> [Task item]: Make an exact copy of the lines starting at the top of the listing below and ending at the line that contains "C5: 33nF (+5V, GND) -> 3.3uF (+5V, GND)", inclusive.

> [Supplied information]:
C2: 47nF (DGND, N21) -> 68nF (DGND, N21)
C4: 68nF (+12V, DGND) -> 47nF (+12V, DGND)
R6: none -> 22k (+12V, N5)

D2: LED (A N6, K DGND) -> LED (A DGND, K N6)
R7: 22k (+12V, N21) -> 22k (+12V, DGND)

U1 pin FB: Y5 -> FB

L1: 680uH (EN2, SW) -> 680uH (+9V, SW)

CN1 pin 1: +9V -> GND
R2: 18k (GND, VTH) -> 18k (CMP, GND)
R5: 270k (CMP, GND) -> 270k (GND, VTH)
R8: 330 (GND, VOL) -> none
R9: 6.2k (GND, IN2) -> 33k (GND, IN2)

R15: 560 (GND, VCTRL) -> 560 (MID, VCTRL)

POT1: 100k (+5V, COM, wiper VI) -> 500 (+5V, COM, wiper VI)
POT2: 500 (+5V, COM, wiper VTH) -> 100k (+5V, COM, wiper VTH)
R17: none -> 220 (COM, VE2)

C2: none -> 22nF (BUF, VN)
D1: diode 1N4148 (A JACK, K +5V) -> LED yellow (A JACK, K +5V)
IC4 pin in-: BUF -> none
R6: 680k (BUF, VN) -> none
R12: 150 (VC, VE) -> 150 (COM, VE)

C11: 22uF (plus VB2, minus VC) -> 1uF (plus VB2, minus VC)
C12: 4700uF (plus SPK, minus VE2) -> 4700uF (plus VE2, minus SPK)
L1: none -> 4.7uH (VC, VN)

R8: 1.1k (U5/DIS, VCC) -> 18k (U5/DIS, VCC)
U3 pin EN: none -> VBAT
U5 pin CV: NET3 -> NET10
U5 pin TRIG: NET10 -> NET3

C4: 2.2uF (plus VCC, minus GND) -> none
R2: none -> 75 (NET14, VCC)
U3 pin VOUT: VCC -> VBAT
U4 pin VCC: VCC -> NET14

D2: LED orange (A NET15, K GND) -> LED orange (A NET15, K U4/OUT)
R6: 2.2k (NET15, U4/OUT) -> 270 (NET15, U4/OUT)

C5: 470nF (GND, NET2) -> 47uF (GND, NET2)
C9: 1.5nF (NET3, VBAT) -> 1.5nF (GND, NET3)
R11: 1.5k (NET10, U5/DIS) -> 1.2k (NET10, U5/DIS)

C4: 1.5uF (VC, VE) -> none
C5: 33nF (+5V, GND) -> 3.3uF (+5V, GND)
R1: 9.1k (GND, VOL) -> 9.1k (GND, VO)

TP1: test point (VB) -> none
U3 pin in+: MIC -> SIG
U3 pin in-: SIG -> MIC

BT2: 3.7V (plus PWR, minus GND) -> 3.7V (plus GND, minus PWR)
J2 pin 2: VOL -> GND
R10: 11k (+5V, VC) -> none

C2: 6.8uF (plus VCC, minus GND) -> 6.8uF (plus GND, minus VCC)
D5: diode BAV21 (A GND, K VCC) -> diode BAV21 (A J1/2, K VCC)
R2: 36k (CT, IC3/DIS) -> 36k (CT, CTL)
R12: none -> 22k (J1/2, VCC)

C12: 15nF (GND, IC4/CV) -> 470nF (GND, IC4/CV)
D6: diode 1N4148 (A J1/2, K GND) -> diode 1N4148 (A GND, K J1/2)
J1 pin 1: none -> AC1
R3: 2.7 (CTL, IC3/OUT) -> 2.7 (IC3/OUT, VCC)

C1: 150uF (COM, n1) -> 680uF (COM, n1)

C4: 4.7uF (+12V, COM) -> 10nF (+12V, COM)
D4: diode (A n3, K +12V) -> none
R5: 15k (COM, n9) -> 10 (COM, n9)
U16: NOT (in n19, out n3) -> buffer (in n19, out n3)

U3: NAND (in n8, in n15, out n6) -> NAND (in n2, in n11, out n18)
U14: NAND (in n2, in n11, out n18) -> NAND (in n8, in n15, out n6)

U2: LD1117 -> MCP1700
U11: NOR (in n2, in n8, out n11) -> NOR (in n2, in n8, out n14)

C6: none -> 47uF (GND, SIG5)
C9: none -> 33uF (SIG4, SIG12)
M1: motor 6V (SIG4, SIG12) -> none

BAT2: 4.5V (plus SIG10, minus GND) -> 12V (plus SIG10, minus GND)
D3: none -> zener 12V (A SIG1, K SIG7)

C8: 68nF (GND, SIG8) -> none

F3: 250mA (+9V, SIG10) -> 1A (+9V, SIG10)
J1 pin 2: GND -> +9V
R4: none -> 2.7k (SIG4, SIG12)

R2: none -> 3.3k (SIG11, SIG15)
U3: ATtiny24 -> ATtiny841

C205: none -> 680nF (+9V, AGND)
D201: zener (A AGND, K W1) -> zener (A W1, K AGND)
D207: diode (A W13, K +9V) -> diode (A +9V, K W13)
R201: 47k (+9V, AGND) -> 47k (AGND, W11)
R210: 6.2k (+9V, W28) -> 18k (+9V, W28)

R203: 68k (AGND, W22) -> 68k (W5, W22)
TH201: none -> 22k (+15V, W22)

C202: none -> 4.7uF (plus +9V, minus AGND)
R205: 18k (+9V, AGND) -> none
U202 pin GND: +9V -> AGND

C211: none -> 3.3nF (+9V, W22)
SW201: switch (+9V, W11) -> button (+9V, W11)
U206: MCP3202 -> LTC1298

> [Solution for this task]:
C2: 47nF (DGND, N21) -> 68nF (DGND, N21)
C4: 68nF (+12V, DGND) -> 47nF (+12V, DGND)
R6: none -> 22k (+12V, N5)

D2: LED (A N6, K DGND) -> LED (A DGND, K N6)
R7: 22k (+12V, N21) -> 22k (+12V, DGND)

U1 pin FB: Y5 -> FB

L1: 680uH (EN2, SW) -> 680uH (+9V, SW)

CN1 pin 1: +9V -> GND
R2: 18k (GND, VTH) -> 18k (CMP, GND)
R5: 270k (CMP, GND) -> 270k (GND, VTH)
R8: 330 (GND, VOL) -> none
R9: 6.2k (GND, IN2) -> 33k (GND, IN2)

R15: 560 (GND, VCTRL) -> 560 (MID, VCTRL)

POT1: 100k (+5V, COM, wiper VI) -> 500 (+5V, COM, wiper VI)
POT2: 500 (+5V, COM, wiper VTH) -> 100k (+5V, COM, wiper VTH)
R17: none -> 220 (COM, VE2)

C2: none -> 22nF (BUF, VN)
D1: diode 1N4148 (A JACK, K +5V) -> LED yellow (A JACK, K +5V)
IC4 pin in-: BUF -> none
R6: 680k (BUF, VN) -> none
R12: 150 (VC, VE) -> 150 (COM, VE)

C11: 22uF (plus VB2, minus VC) -> 1uF (plus VB2, minus VC)
C12: 4700uF (plus SPK, minus VE2) -> 4700uF (plus VE2, minus SPK)
L1: none -> 4.7uH (VC, VN)

R8: 1.1k (U5/DIS, VCC) -> 18k (U5/DIS, VCC)
U3 pin EN: none -> VBAT
U5 pin CV: NET3 -> NET10
U5 pin TRIG: NET10 -> NET3

C4: 2.2uF (plus VCC, minus GND) -> none
R2: none -> 75 (NET14, VCC)
U3 pin VOUT: VCC -> VBAT
U4 pin VCC: VCC -> NET14

D2: LED orange (A NET15, K GND) -> LED orange (A NET15, K U4/OUT)
R6: 2.2k (NET15, U4/OUT) -> 270 (NET15, U4/OUT)

C5: 470nF (GND, NET2) -> 47uF (GND, NET2)
C9: 1.5nF (NET3, VBAT) -> 1.5nF (GND, NET3)
R11: 1.5k (NET10, U5/DIS) -> 1.2k (NET10, U5/DIS)

C4: 1.5uF (VC, VE) -> none
C5: 33nF (+5V, GND) -> 3.3uF (+5V, GND)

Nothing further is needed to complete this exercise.